**What is required**
Below are some entries. Repeat exactly the lines from the one with "orange ruler: 2 -> 0" through the one with "white ruler: 9 -> 8", and only those.

**Entries provided**
--- START ---

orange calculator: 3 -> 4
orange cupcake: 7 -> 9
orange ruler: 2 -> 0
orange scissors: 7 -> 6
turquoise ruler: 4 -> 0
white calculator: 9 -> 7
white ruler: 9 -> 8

--- END ---
--- START ---

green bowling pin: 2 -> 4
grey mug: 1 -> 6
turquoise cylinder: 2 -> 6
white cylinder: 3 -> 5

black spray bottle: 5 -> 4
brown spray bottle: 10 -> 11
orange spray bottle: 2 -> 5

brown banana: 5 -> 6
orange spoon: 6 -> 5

--- END ---
--- START ---

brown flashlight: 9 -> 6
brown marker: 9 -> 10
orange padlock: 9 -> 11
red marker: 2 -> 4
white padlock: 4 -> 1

--- END ---

**Worked solution**
orange ruler: 2 -> 0
orange scissors: 7 -> 6
turquoise ruler: 4 -> 0
white calculator: 9 -> 7
white ruler: 9 -> 8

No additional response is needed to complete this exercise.